WORK TO COMPLETE.
Leaving out the pictures, transcribe all of the records faithfully.
___ SUPPLIED INFORMATION
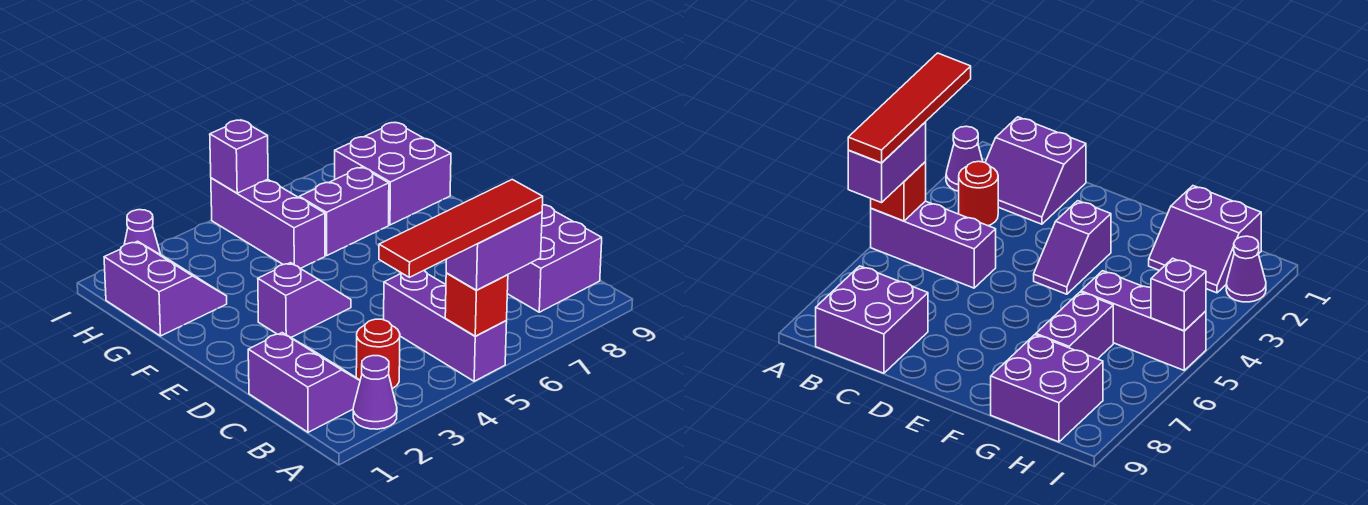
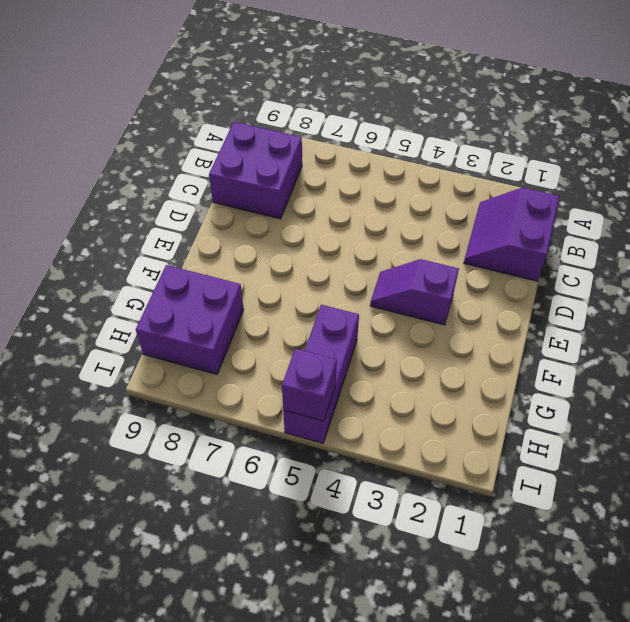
none -> purple cone A2 level 1
none -> purple brick A5:C5 level 1
none -> red round brick B3 level 1

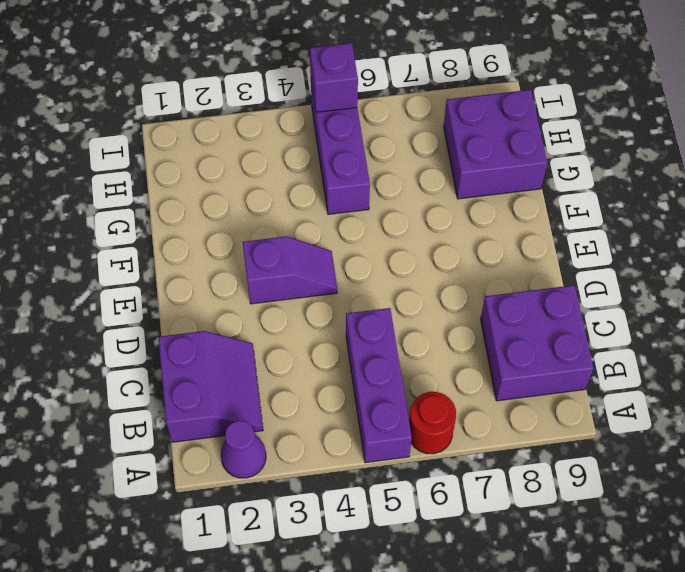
red round brick A6 level 1 -> red round brick B3 level 1
none -> purple slope G1:H2 level 1 top 1
none -> purple brick G6:G7 level 1
none -> purple cone I2 level 1

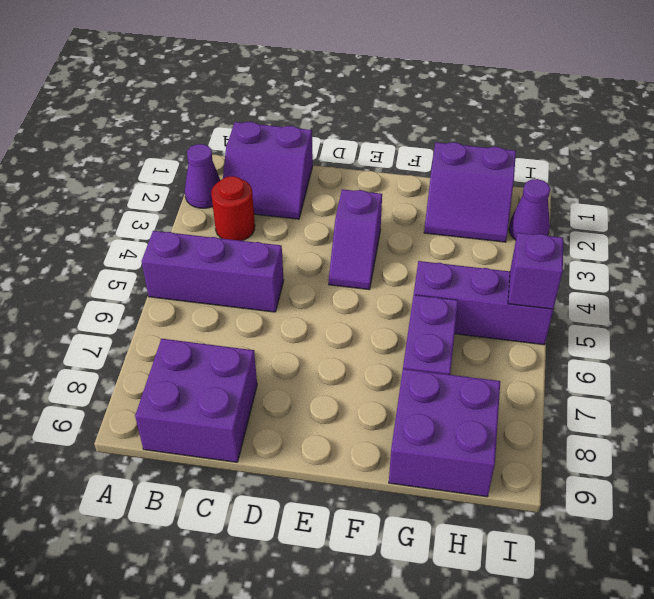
none -> red brick A5 level 2
none -> purple brick A5:A6 level 3
none -> red tile A3:A6 level 4

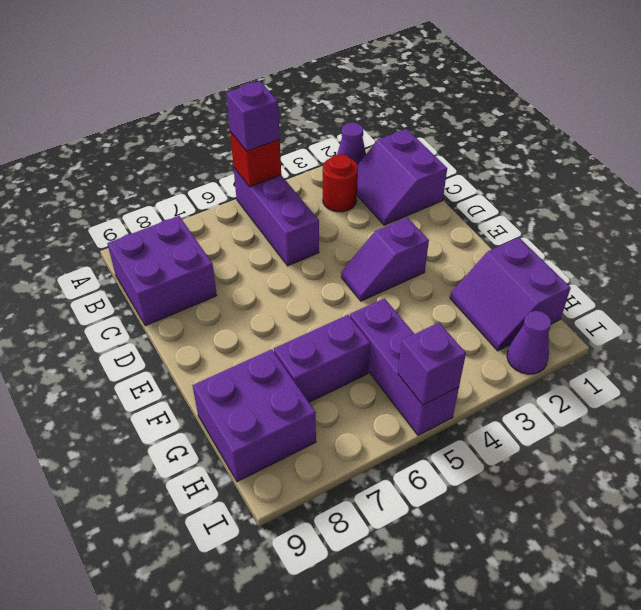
purple brick A5 level 3 -> purple brick A5:A6 level 3
none -> red tile A3:A6 level 4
______
YOUR SOLUTION.
none -> purple cone A2 level 1
none -> purple brick A5:C5 level 1
none -> red round brick B3 level 1

red round brick A6 level 1 -> red round brick B3 level 1
none -> purple slope G1:H2 level 1 top 1
none -> purple brick G6:G7 level 1
none -> purple cone I2 level 1

none -> red brick A5 level 2
none -> purple brick A5:A6 level 3
none -> red tile A3:A6 level 4

purple brick A5 level 3 -> purple brick A5:A6 level 3
none -> red tile A3:A6 level 4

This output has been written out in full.